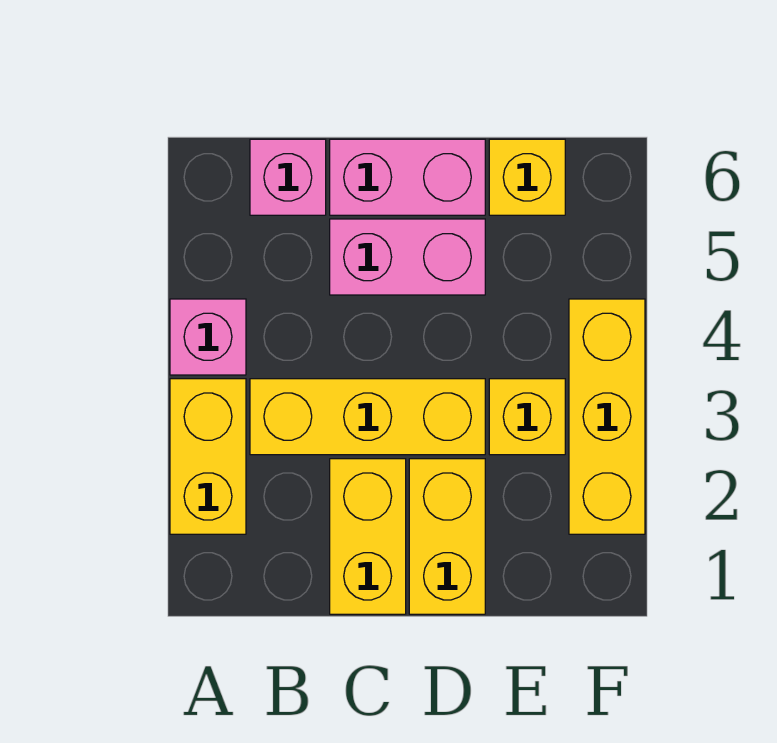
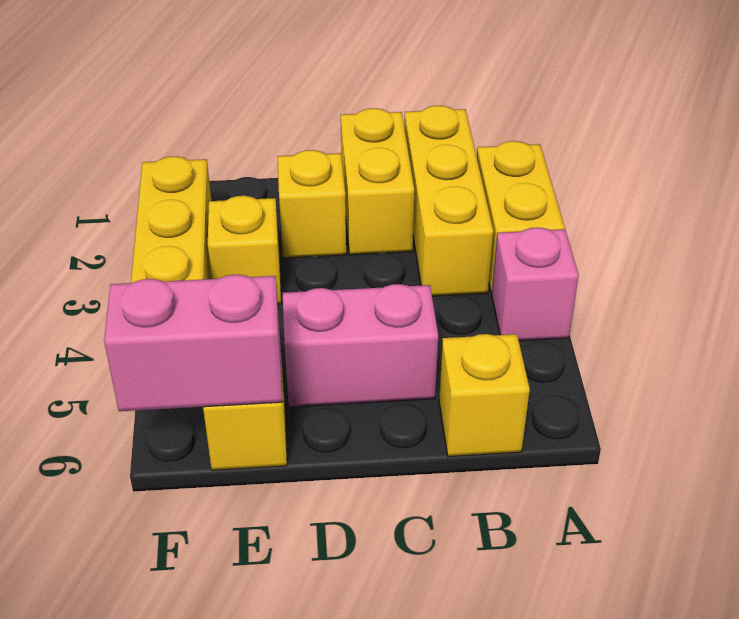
yellow brick B3:D3 level 1 -> yellow brick B1:B3 level 1
pink brick B6 level 1 -> yellow brick B6 level 1
pink brick C6:D6 level 1 -> pink brick E6:F6 level 2
yellow brick D1:D2 level 1 -> yellow brick D2 level 1

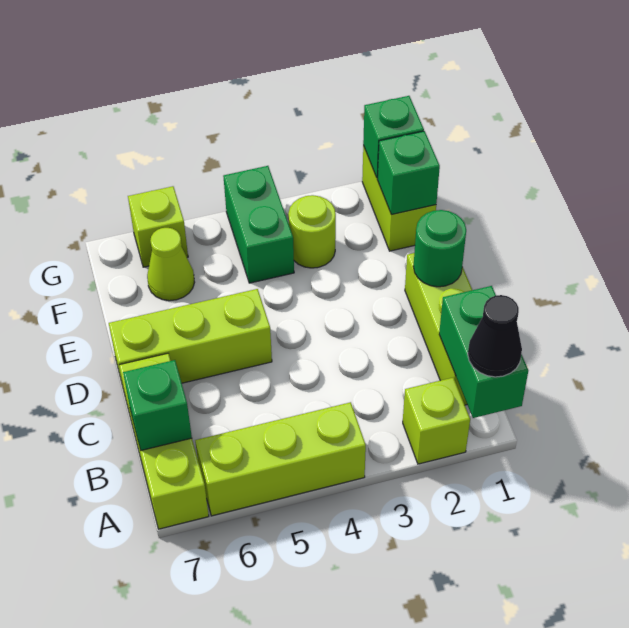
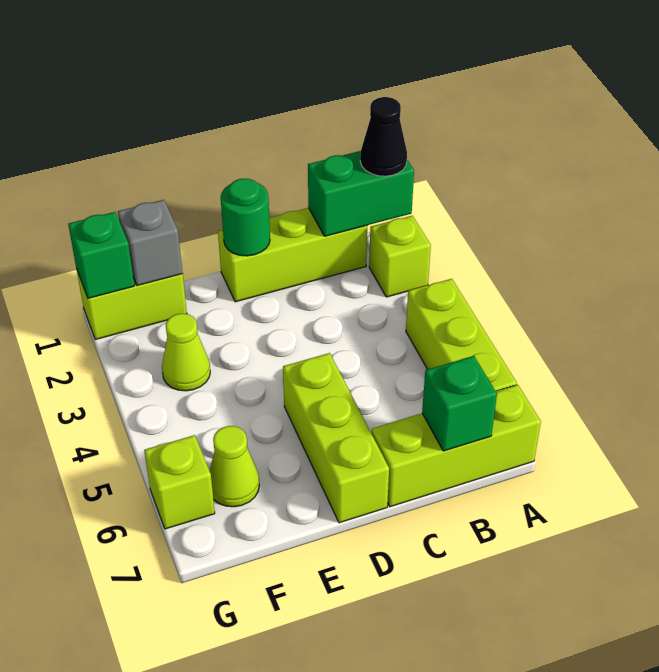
green brick F1 level 2 -> grey brick F1 level 2
lime round brick F3 level 1 -> lime cone F3 level 1
green brick F4:G4 level 1 -> none

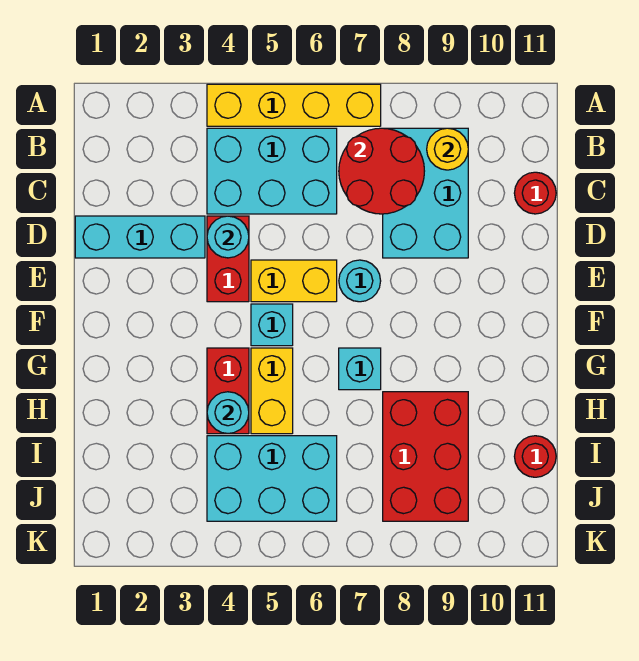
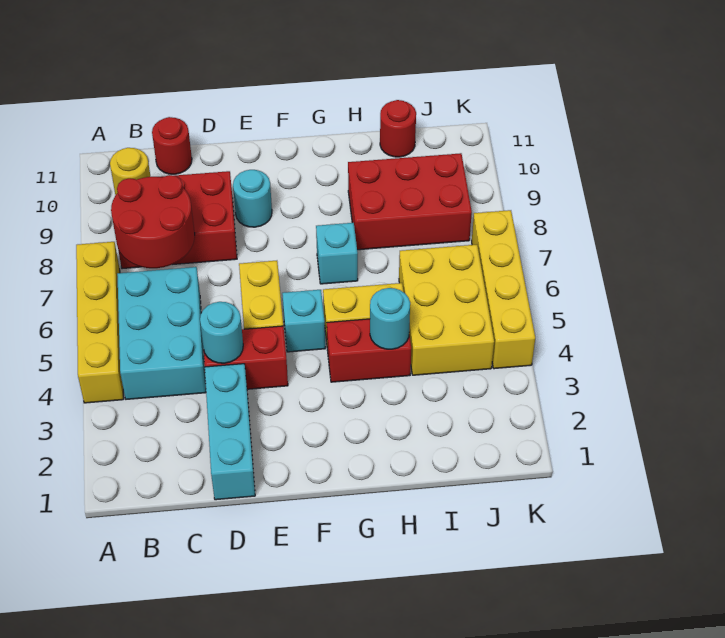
cyan brick B8:D9 level 1 -> red brick B8:D9 level 1
cyan round brick E7 level 1 -> cyan round brick E9 level 1
cyan brick I4:J6 level 1 -> yellow brick I4:J6 level 1
none -> yellow brick K4:K7 level 1

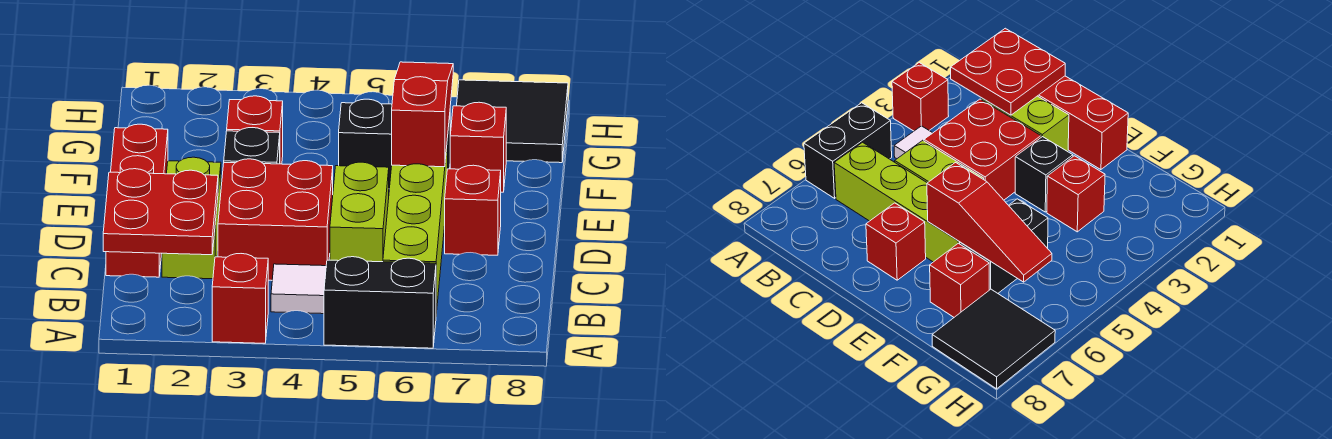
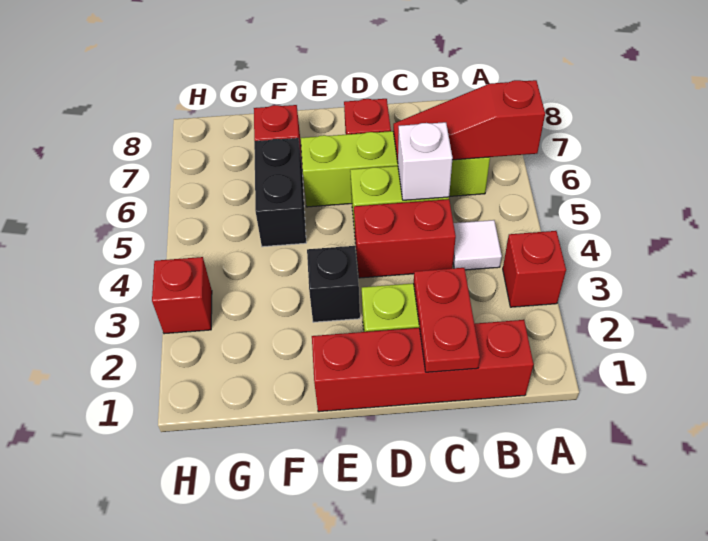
black brick A5:A6 level 1 -> none
red plate B1:C2 level 2 -> red plate C1:C2 level 2
red brick C1:E1 level 1 -> red brick B1:E1 level 1
red brick C3:D4 level 1 -> red brick C4:D4 level 1
none -> white brick C5 level 2
red slope E6:G6 level 2 top E -> red slope A6:C6 level 2 top A
red brick F3 level 1 -> red brick H3 level 1
black tile G7:H8 level 1 -> none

::::::::

• [TASK INSTRUCTIONS]: The result should consist solely of the lines from the one that contains "red brick C3:D4" to the last line of the records above, reproduced exactly.

• [TASK SOLUTION]:
red brick C3:D4 level 1 -> red brick C4:D4 level 1
none -> white brick C5 level 2
red slope E6:G6 level 2 top E -> red slope A6:C6 level 2 top A
red brick F3 level 1 -> red brick H3 level 1
black tile G7:H8 level 1 -> none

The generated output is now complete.